Work task: In the listing that follows, give every line again exactly and omit the pictures.

Supplied records:

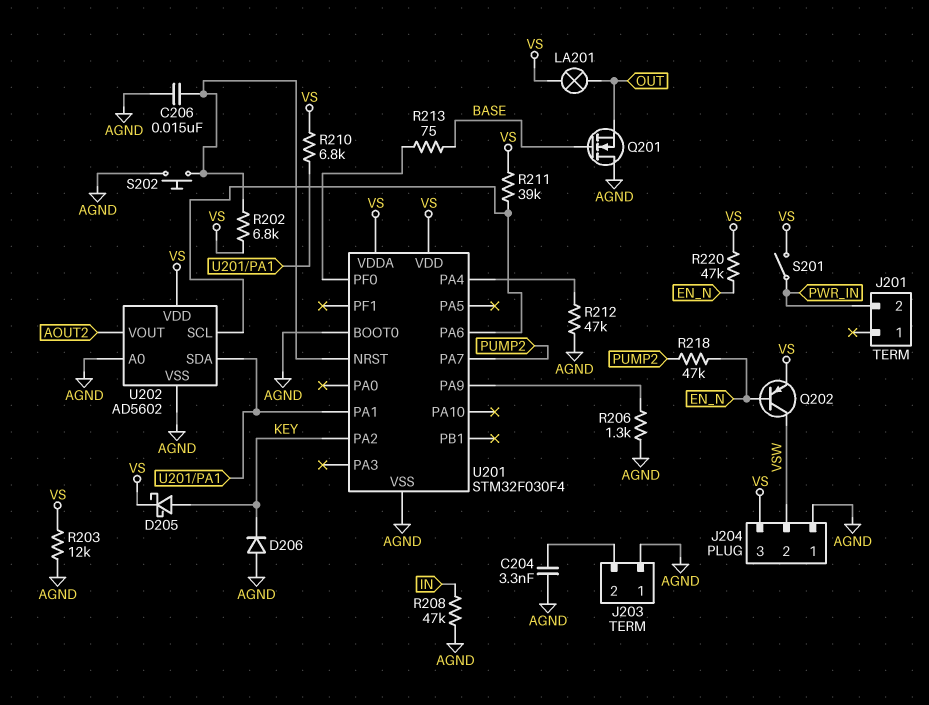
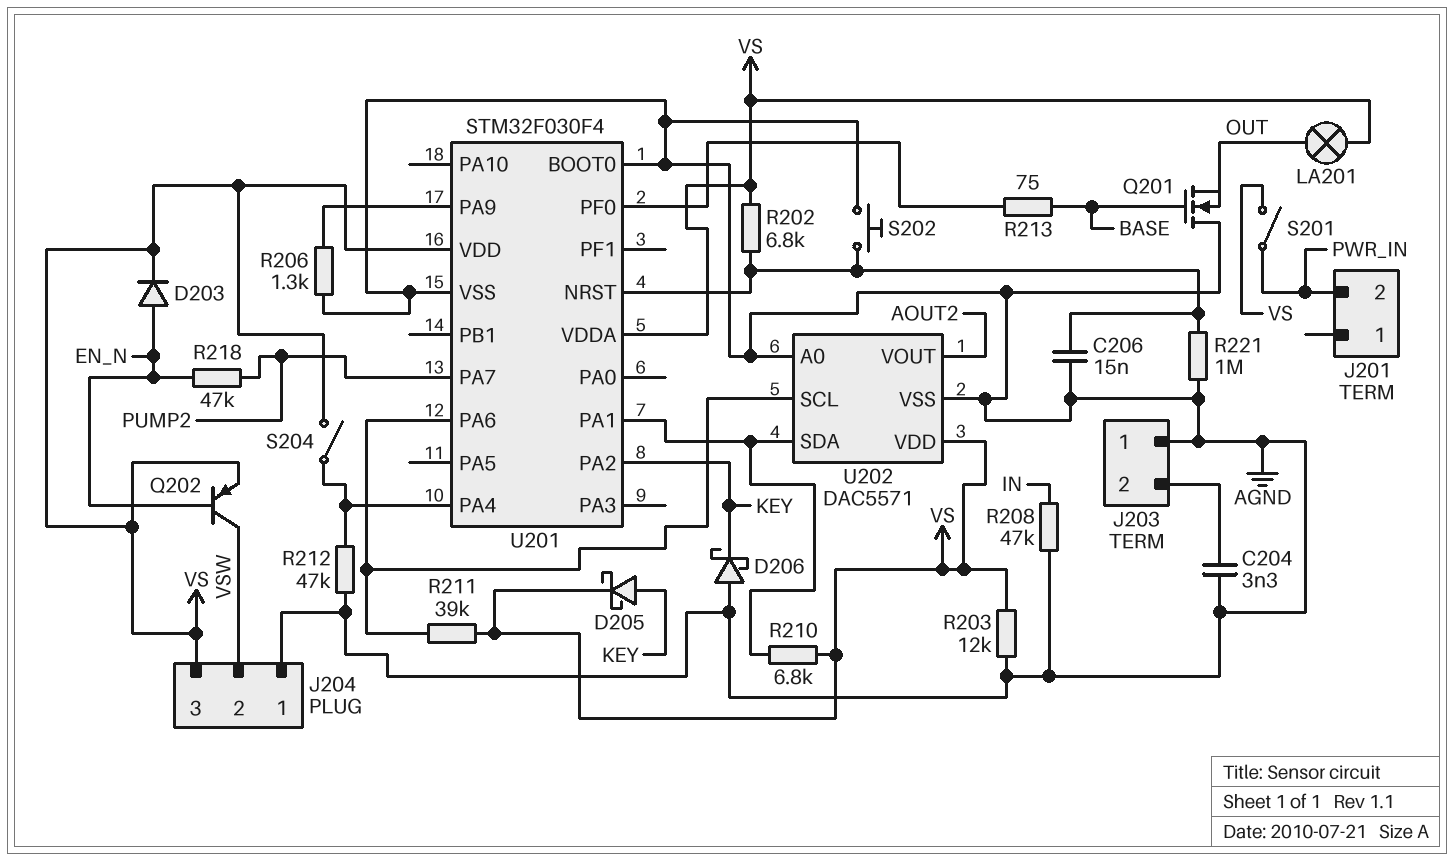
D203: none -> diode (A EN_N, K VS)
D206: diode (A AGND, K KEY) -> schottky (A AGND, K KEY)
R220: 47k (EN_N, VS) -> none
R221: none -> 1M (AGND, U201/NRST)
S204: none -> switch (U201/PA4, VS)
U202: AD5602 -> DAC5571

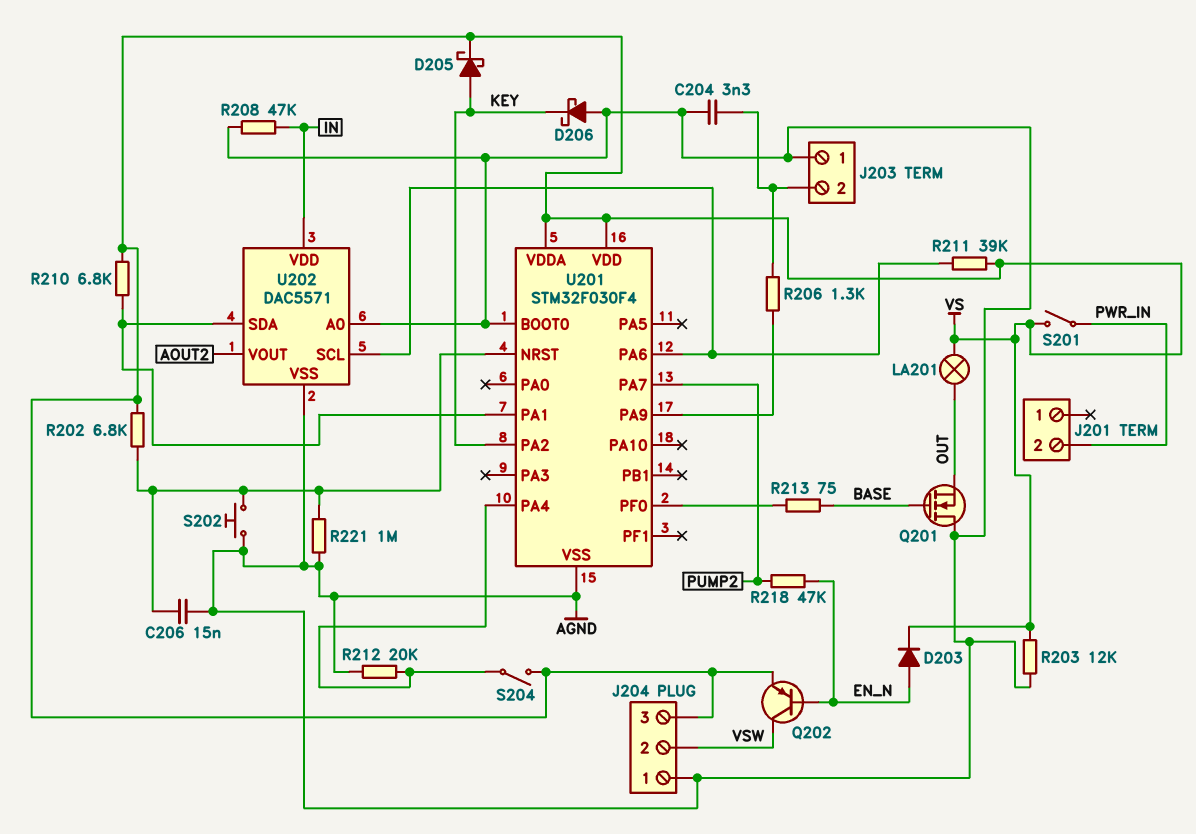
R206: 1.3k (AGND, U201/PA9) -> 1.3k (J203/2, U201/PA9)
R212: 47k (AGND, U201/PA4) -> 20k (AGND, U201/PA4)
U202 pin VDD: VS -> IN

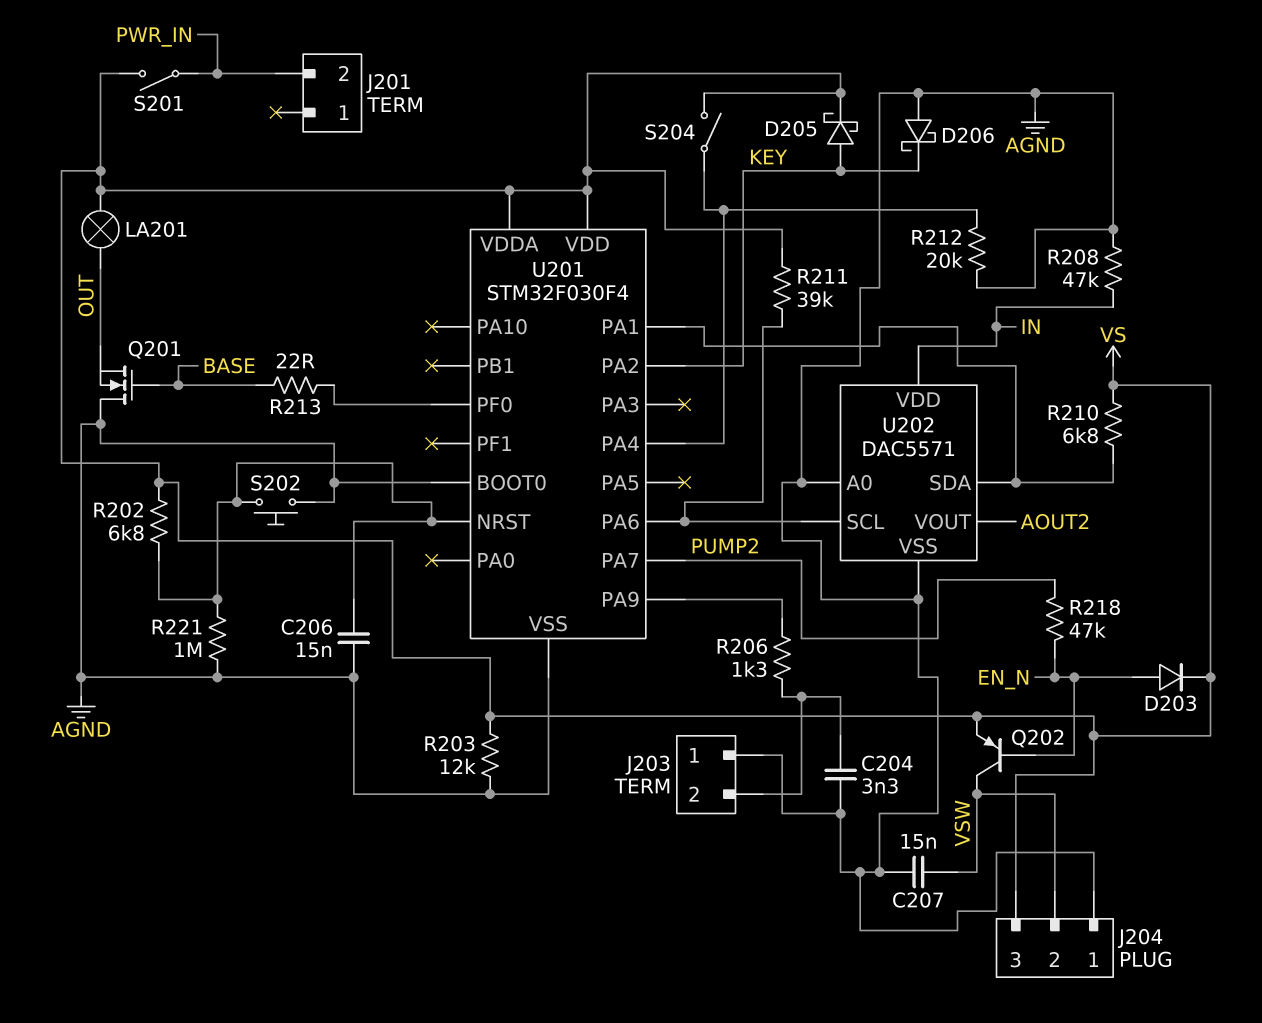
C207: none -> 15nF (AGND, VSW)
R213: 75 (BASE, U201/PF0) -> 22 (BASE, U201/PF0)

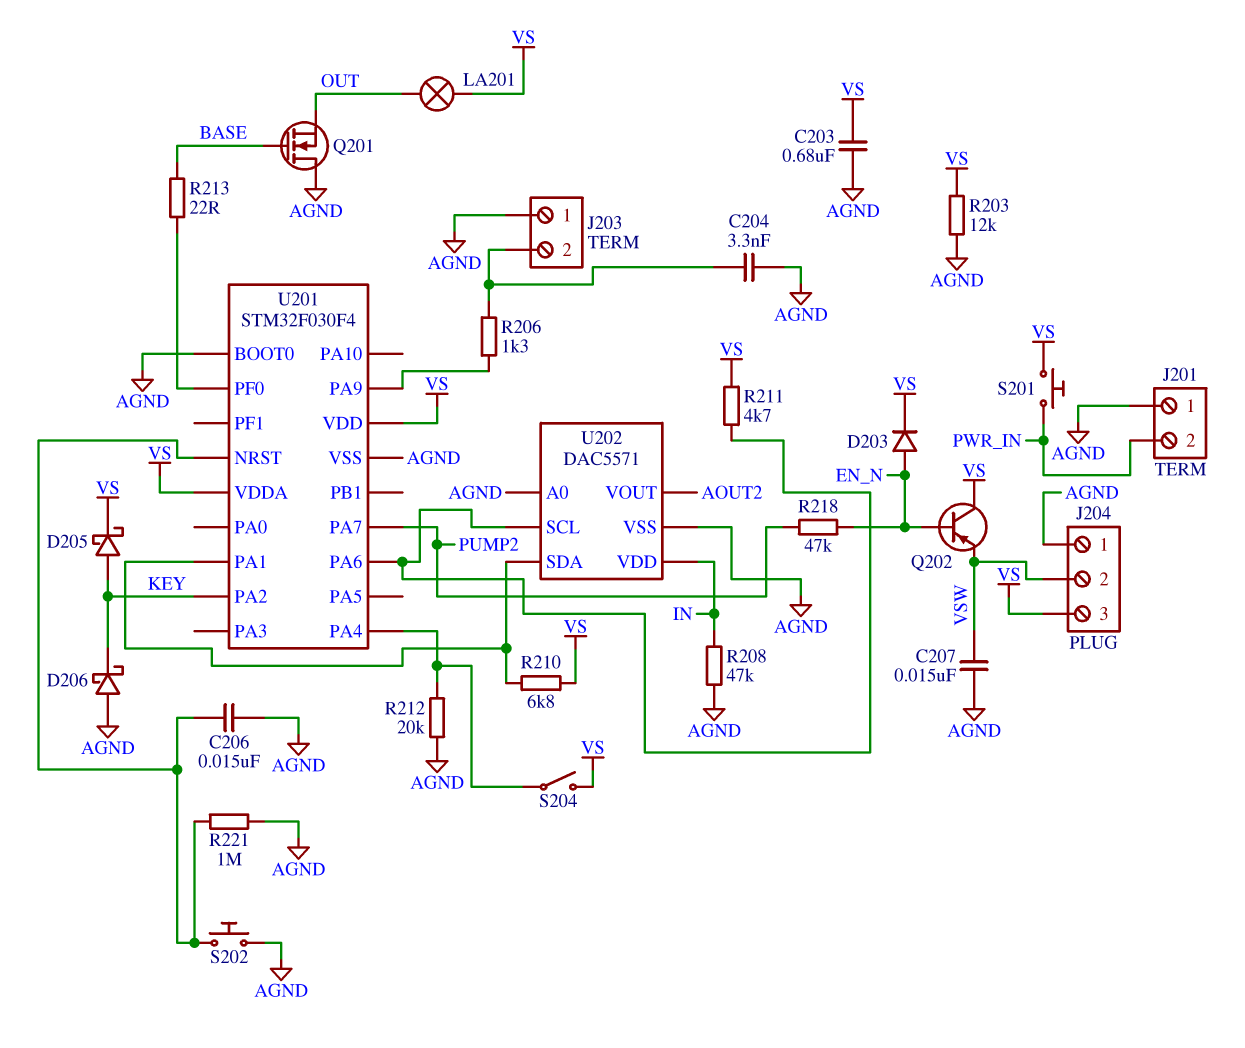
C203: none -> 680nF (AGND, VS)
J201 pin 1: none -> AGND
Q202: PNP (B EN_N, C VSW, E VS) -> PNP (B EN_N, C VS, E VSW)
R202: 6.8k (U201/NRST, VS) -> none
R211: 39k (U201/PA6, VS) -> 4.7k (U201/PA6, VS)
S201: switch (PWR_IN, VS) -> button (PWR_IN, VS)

Exercise answer:
D203: none -> diode (A EN_N, K VS)
D206: diode (A AGND, K KEY) -> schottky (A AGND, K KEY)
R220: 47k (EN_N, VS) -> none
R221: none -> 1M (AGND, U201/NRST)
S204: none -> switch (U201/PA4, VS)
U202: AD5602 -> DAC5571

R206: 1.3k (AGND, U201/PA9) -> 1.3k (J203/2, U201/PA9)
R212: 47k (AGND, U201/PA4) -> 20k (AGND, U201/PA4)
U202 pin VDD: VS -> IN

C207: none -> 15nF (AGND, VSW)
R213: 75 (BASE, U201/PF0) -> 22 (BASE, U201/PF0)

C203: none -> 680nF (AGND, VS)
J201 pin 1: none -> AGND
Q202: PNP (B EN_N, C VSW, E VS) -> PNP (B EN_N, C VS, E VSW)
R202: 6.8k (U201/NRST, VS) -> none
R211: 39k (U201/PA6, VS) -> 4.7k (U201/PA6, VS)
S201: switch (PWR_IN, VS) -> button (PWR_IN, VS)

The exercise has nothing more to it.